Exercise brief :: Of the entries below, return only those lines from the line with "gray triangle: (383, 118)" to the line with "gray line: (639, 1290) -> (423, 944), moved", exactly, both included.

Top of Input for this task

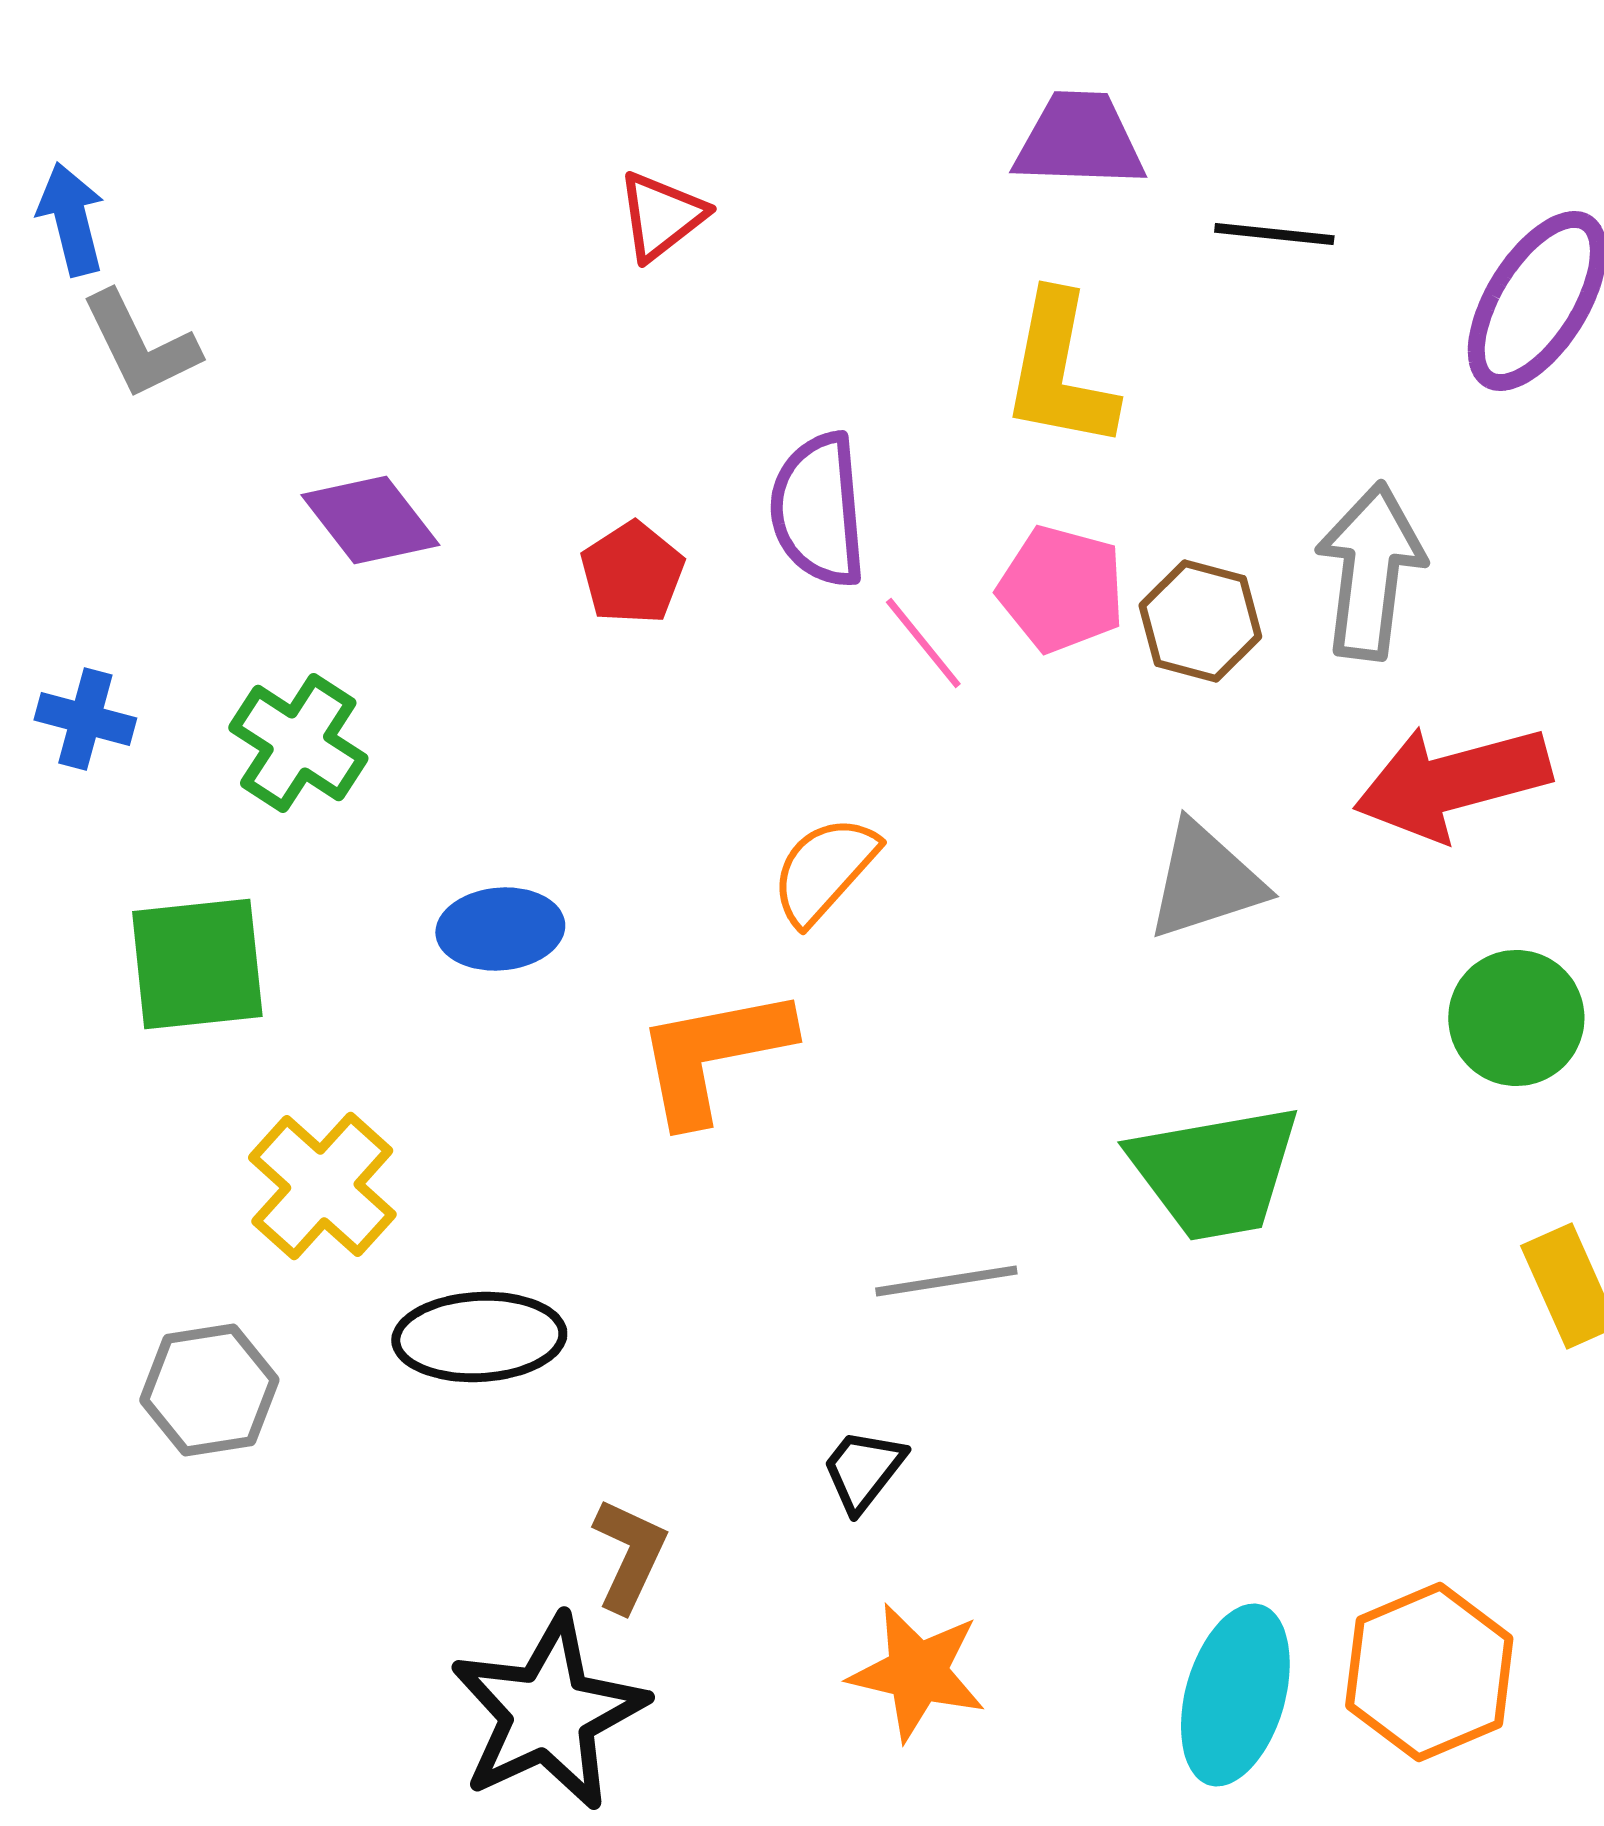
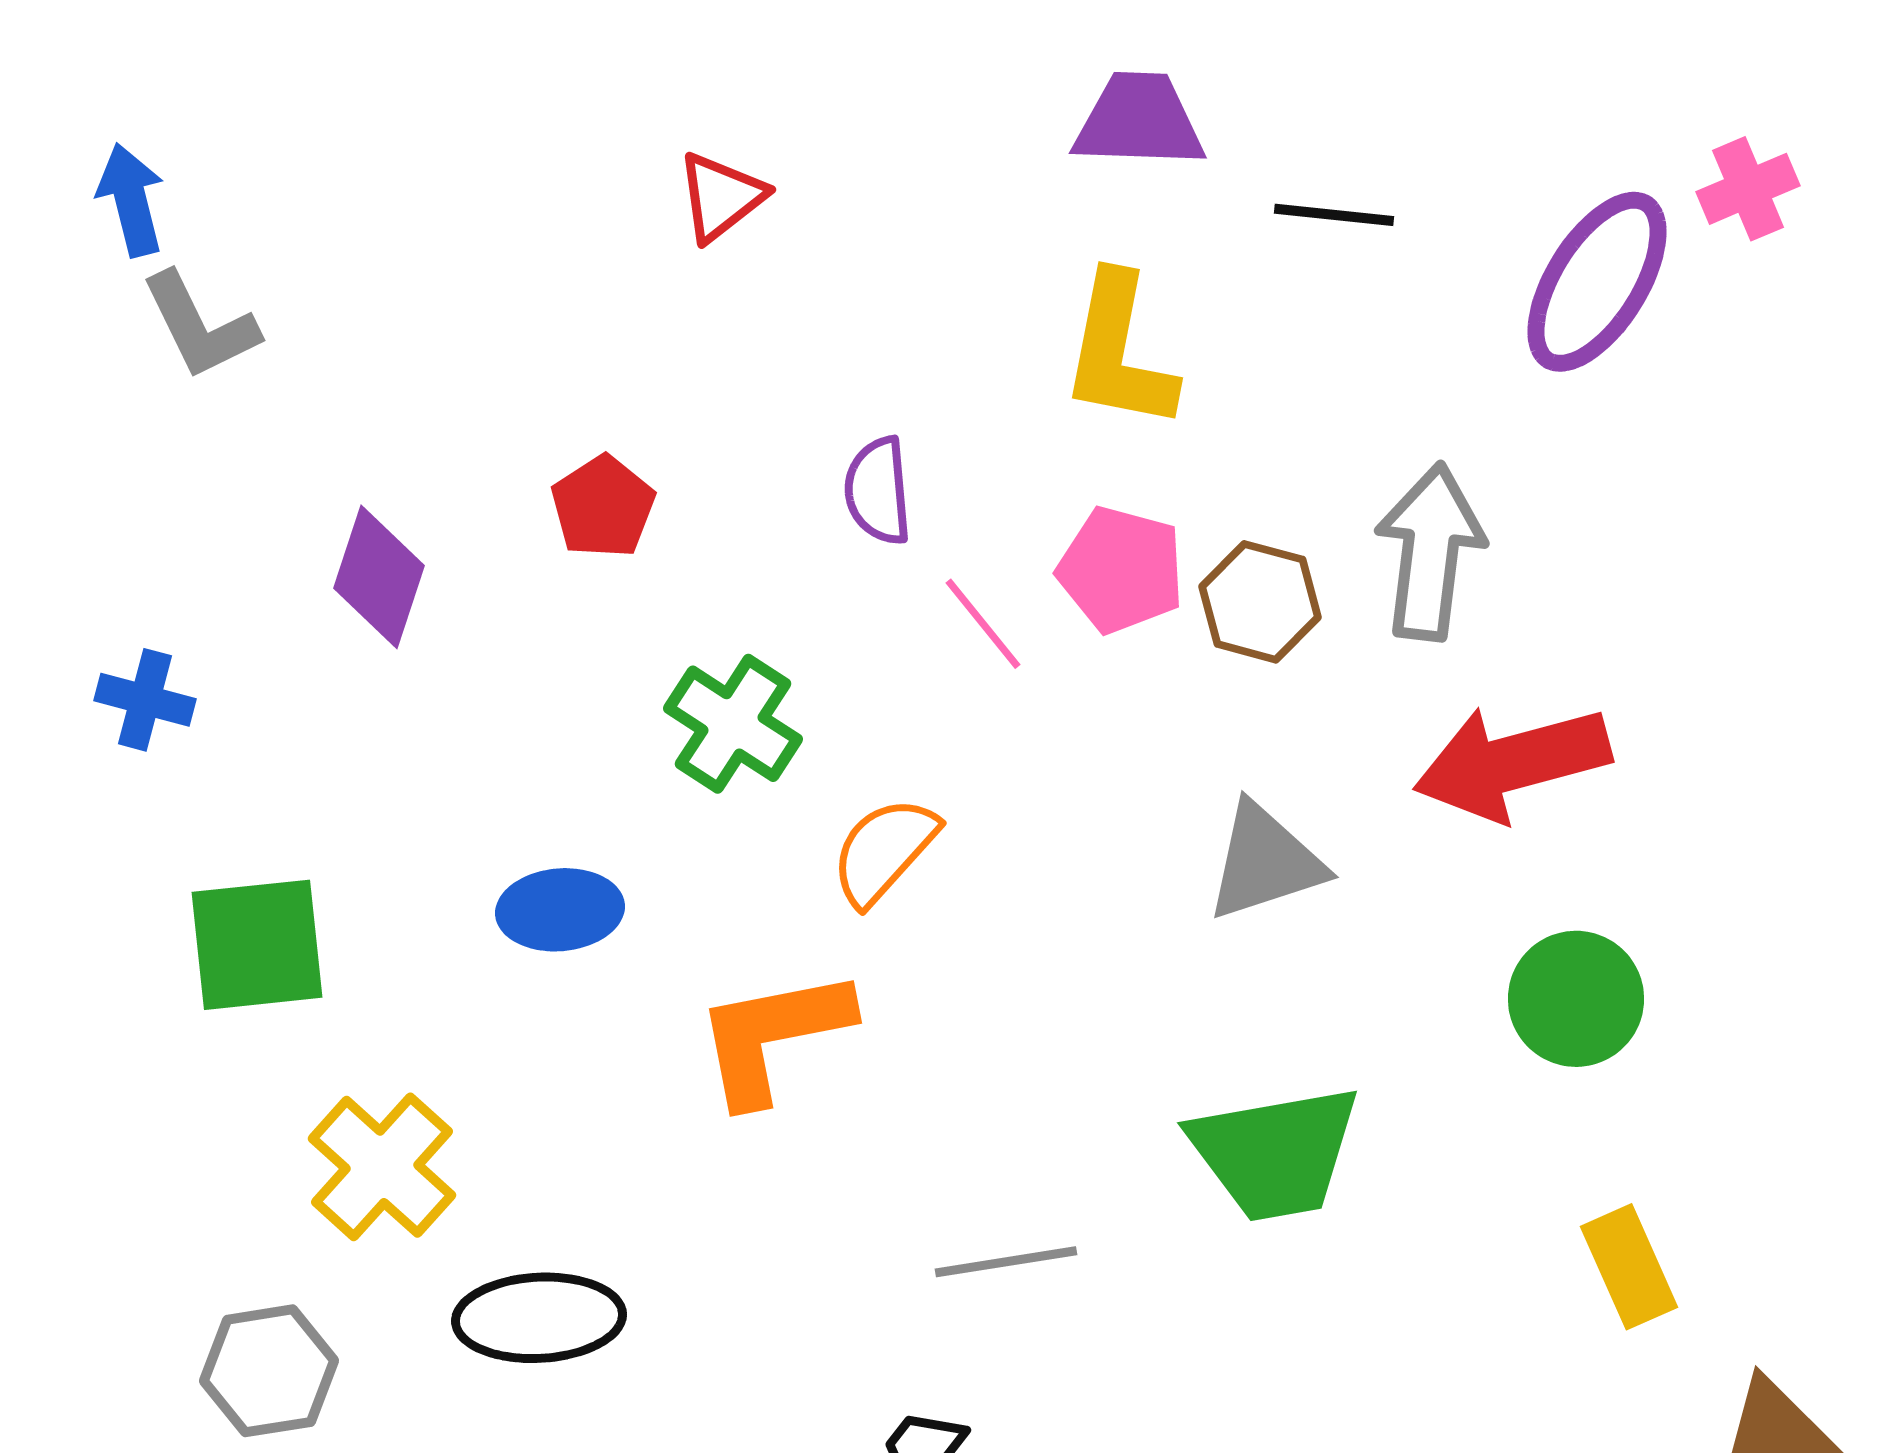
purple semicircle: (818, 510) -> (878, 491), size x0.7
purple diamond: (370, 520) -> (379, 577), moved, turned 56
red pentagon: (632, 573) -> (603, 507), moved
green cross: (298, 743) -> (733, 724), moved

Bottom of Input for this task
Top of Input for this task

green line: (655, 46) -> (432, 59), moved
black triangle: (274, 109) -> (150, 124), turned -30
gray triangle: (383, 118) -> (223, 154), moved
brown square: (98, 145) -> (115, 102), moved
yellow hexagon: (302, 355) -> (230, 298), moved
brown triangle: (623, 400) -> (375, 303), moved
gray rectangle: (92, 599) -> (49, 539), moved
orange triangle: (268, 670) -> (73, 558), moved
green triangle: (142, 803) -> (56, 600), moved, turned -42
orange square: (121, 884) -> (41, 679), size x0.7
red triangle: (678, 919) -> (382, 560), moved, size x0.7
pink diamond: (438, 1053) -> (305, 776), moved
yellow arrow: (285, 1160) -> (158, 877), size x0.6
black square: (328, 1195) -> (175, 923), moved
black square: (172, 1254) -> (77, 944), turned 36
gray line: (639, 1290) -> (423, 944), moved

Bottom of Input for this task

Result for this task ::
gray triangle: (383, 118) -> (223, 154), moved
brown square: (98, 145) -> (115, 102), moved
yellow hexagon: (302, 355) -> (230, 298), moved
brown triangle: (623, 400) -> (375, 303), moved
gray rectangle: (92, 599) -> (49, 539), moved
orange triangle: (268, 670) -> (73, 558), moved
green triangle: (142, 803) -> (56, 600), moved, turned -42
orange square: (121, 884) -> (41, 679), size x0.7
red triangle: (678, 919) -> (382, 560), moved, size x0.7
pink diamond: (438, 1053) -> (305, 776), moved
yellow arrow: (285, 1160) -> (158, 877), size x0.6
black square: (328, 1195) -> (175, 923), moved
black square: (172, 1254) -> (77, 944), turned 36
gray line: (639, 1290) -> (423, 944), moved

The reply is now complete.